Without the pictures, restate all of the data below word for word.

+++ Raw data

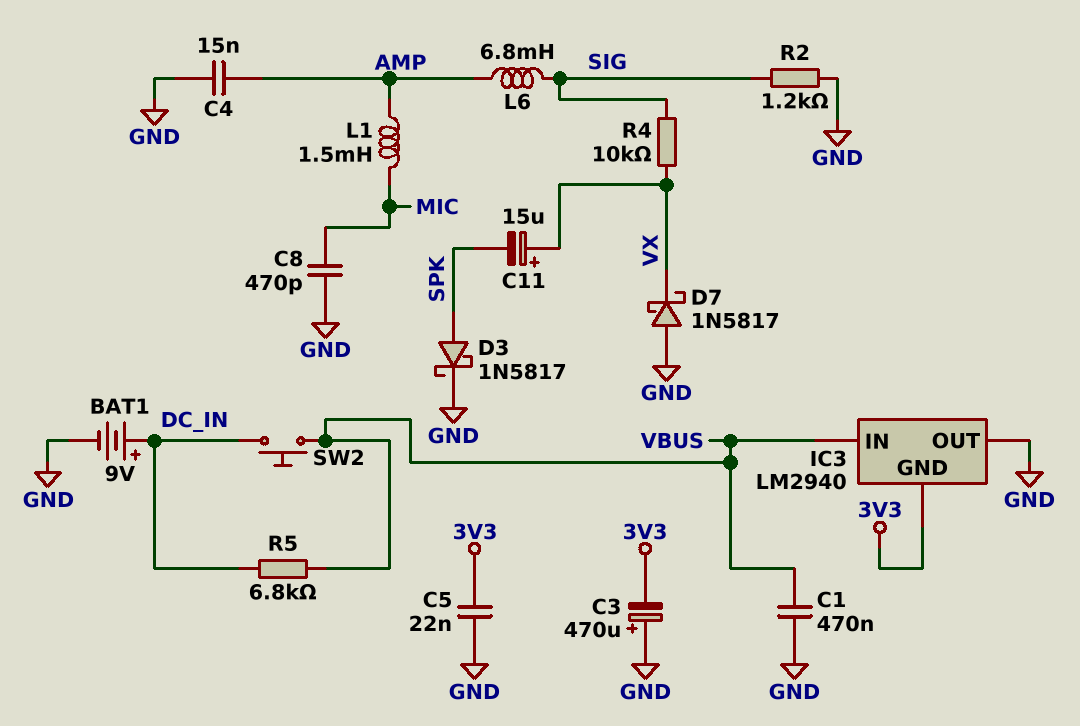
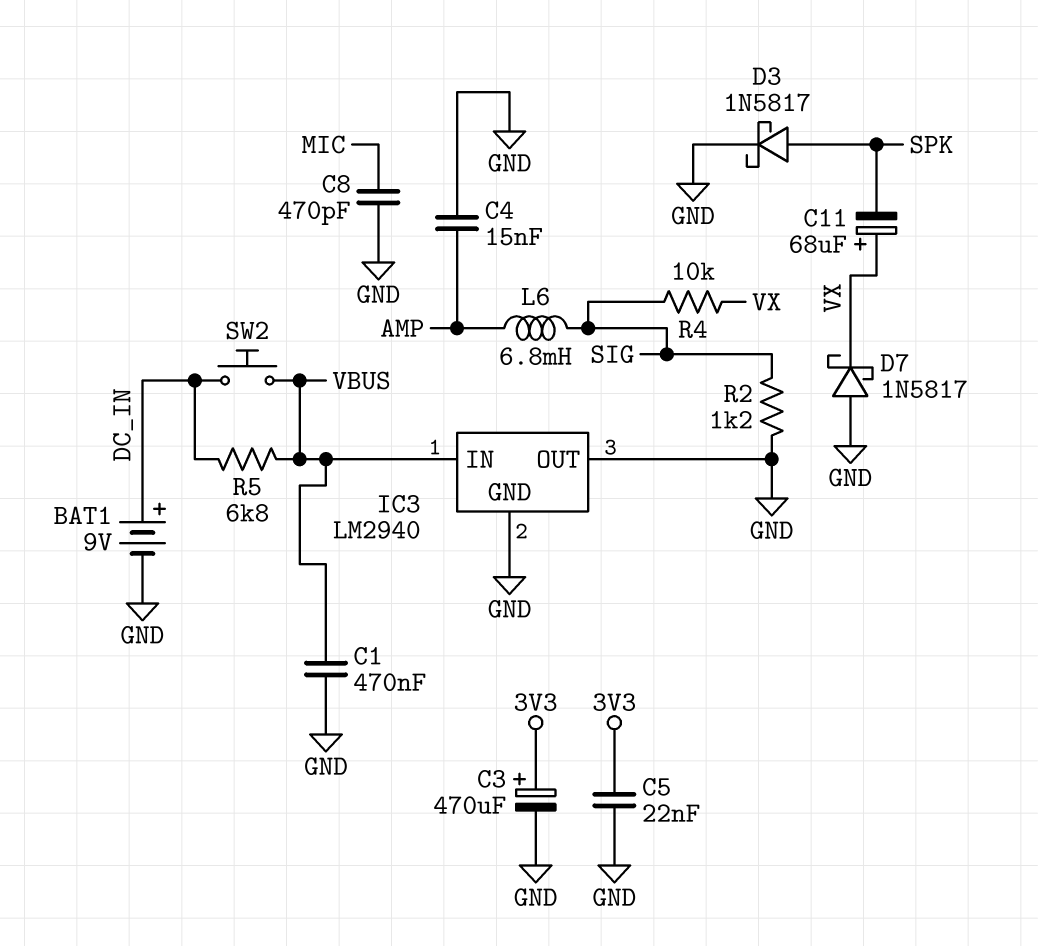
C3: 470uF (plus GND, minus 3V3) -> 470uF (plus 3V3, minus GND)
C11: 15uF (plus VX, minus SPK) -> 68uF (plus VX, minus SPK)
IC3 pin GND: 3V3 -> GND
L1: 1.5mH (AMP, MIC) -> none

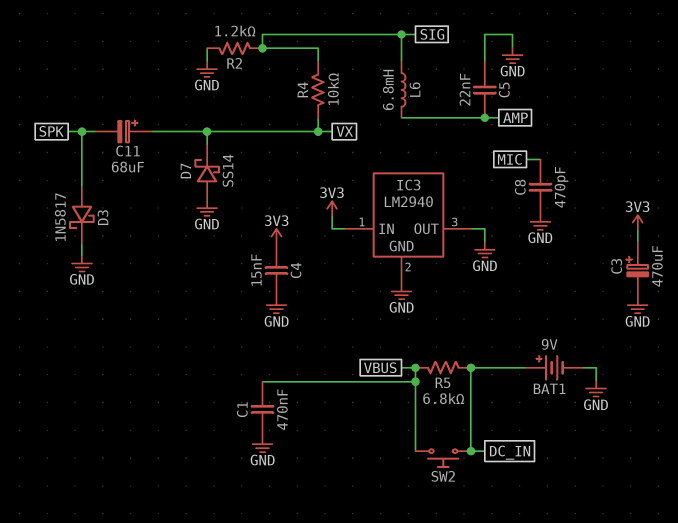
C4: 15nF (AMP, GND) -> 15nF (3V3, GND)
C5: 22nF (3V3, GND) -> 22nF (AMP, GND)
D7: schottky 1N5817 (A GND, K VX) -> schottky SS14 (A GND, K VX)
IC3 pin IN: VBUS -> 3V3

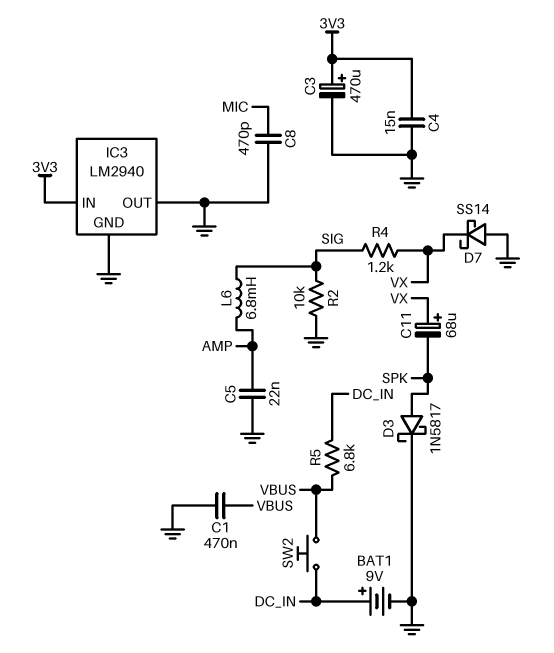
R2: 1.2k (GND, SIG) -> 10k (GND, SIG)
R4: 10k (SIG, VX) -> 1.2k (SIG, VX)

++++++

**Expected answer:**
C3: 470uF (plus GND, minus 3V3) -> 470uF (plus 3V3, minus GND)
C11: 15uF (plus VX, minus SPK) -> 68uF (plus VX, minus SPK)
IC3 pin GND: 3V3 -> GND
L1: 1.5mH (AMP, MIC) -> none

C4: 15nF (AMP, GND) -> 15nF (3V3, GND)
C5: 22nF (3V3, GND) -> 22nF (AMP, GND)
D7: schottky 1N5817 (A GND, K VX) -> schottky SS14 (A GND, K VX)
IC3 pin IN: VBUS -> 3V3

R2: 1.2k (GND, SIG) -> 10k (GND, SIG)
R4: 10k (SIG, VX) -> 1.2k (SIG, VX)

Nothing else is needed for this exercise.